*WORK REQUEST*
In the listing below, find each line containing "donut" and report it.

*INPUT DATA*
Content starts
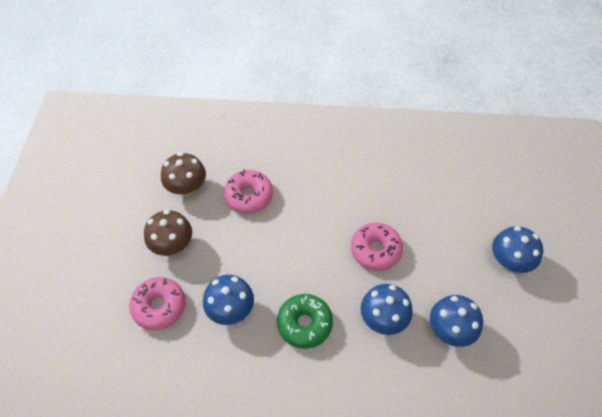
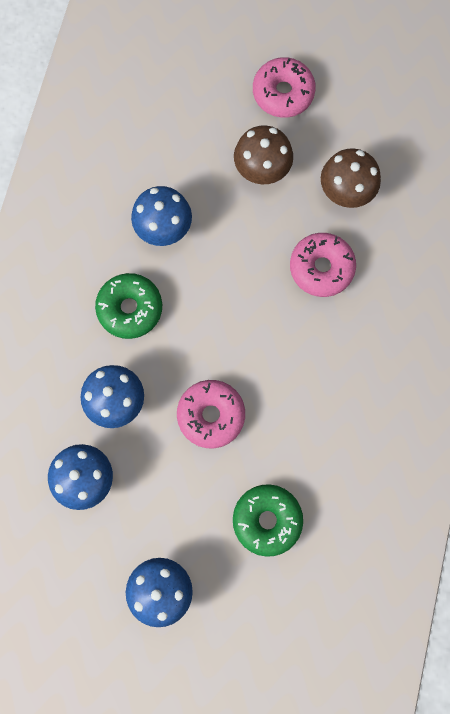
camera: 100 degrees right, 20 degrees up
(159, 306) = (184, 151): pink donut -> pink donut (283, 93)
(438, 204) = (267, 520): none -> green donut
Content ends
*EXERCISE OUTPUT*
(159, 306) = (184, 151): pink donut -> pink donut (283, 93)
(438, 204) = (267, 520): none -> green donut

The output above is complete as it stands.